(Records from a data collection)
◇ ◇ ◇ ◇ ◇

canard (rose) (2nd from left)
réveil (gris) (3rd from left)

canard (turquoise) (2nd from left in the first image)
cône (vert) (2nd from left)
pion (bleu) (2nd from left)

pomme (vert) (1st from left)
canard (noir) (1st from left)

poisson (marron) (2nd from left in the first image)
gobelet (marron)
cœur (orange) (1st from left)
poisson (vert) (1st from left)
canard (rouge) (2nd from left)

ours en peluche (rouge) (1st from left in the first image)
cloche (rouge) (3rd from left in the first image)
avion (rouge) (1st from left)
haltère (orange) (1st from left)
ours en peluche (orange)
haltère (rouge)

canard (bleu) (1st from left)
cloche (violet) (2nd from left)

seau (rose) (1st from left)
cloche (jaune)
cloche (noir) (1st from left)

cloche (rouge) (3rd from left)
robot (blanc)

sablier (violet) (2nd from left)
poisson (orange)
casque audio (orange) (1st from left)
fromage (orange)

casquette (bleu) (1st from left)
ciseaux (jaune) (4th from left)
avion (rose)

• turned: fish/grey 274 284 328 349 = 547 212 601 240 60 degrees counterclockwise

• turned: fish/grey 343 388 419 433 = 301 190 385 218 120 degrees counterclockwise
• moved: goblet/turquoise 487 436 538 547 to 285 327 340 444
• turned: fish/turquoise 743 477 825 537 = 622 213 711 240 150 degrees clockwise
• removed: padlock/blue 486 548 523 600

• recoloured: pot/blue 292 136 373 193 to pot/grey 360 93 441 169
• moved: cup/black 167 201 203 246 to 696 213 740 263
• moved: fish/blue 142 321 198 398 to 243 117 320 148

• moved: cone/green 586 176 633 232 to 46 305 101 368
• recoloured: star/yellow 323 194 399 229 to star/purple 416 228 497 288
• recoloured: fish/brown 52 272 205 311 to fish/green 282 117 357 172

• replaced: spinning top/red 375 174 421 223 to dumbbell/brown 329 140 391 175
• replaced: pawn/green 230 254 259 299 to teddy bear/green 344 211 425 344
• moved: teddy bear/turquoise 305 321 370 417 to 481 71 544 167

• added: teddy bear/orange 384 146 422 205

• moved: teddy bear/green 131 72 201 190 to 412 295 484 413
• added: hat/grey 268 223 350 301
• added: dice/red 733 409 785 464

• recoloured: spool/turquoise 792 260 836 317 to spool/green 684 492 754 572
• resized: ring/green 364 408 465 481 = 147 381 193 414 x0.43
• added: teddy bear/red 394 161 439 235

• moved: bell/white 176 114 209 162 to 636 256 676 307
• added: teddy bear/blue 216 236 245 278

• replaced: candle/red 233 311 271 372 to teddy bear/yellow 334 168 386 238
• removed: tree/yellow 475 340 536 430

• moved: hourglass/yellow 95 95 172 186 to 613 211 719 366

◇ ◇ ◇ ◇ ◇

### The problem
Retype all of the entries. Keep each one exactly as written.

### Answer space
canard (rose) (2nd from left)
réveil (gris) (3rd from left)

canard (turquoise) (2nd from left in the first image)
cône (vert) (2nd from left)
pion (bleu) (2nd from left)

pomme (vert) (1st from left)
canard (noir) (1st from left)

poisson (marron) (2nd from left in the first image)
gobelet (marron)
cœur (orange) (1st from left)
poisson (vert) (1st from left)
canard (rouge) (2nd from left)

ours en peluche (rouge) (1st from left in the first image)
cloche (rouge) (3rd from left in the first image)
avion (rouge) (1st from left)
haltère (orange) (1st from left)
ours en peluche (orange)
haltère (rouge)

canard (bleu) (1st from left)
cloche (violet) (2nd from left)

seau (rose) (1st from left)
cloche (jaune)
cloche (noir) (1st from left)

cloche (rouge) (3rd from left)
robot (blanc)

sablier (violet) (2nd from left)
poisson (orange)
casque audio (orange) (1st from left)
fromage (orange)

casquette (bleu) (1st from left)
ciseaux (jaune) (4th from left)
avion (rose)

• turned: fish/grey 274 284 328 349 = 547 212 601 240 60 degrees counterclockwise

• turned: fish/grey 343 388 419 433 = 301 190 385 218 120 degrees counterclockwise
• moved: goblet/turquoise 487 436 538 547 to 285 327 340 444
• turned: fish/turquoise 743 477 825 537 = 622 213 711 240 150 degrees clockwise
• removed: padlock/blue 486 548 523 600

• recoloured: pot/blue 292 136 373 193 to pot/grey 360 93 441 169
• moved: cup/black 167 201 203 246 to 696 213 740 263
• moved: fish/blue 142 321 198 398 to 243 117 320 148

• moved: cone/green 586 176 633 232 to 46 305 101 368
• recoloured: star/yellow 323 194 399 229 to star/purple 416 228 497 288
• recoloured: fish/brown 52 272 205 311 to fish/green 282 117 357 172

• replaced: spinning top/red 375 174 421 223 to dumbbell/brown 329 140 391 175
• replaced: pawn/green 230 254 259 299 to teddy bear/green 344 211 425 344
• moved: teddy bear/turquoise 305 321 370 417 to 481 71 544 167

• added: teddy bear/orange 384 146 422 205

• moved: teddy bear/green 131 72 201 190 to 412 295 484 413
• added: hat/grey 268 223 350 301
• added: dice/red 733 409 785 464

• recoloured: spool/turquoise 792 260 836 317 to spool/green 684 492 754 572
• resized: ring/green 364 408 465 481 = 147 381 193 414 x0.43
• added: teddy bear/red 394 161 439 235

• moved: bell/white 176 114 209 162 to 636 256 676 307
• added: teddy bear/blue 216 236 245 278

• replaced: candle/red 233 311 271 372 to teddy bear/yellow 334 168 386 238
• removed: tree/yellow 475 340 536 430

• moved: hourglass/yellow 95 95 172 186 to 613 211 719 366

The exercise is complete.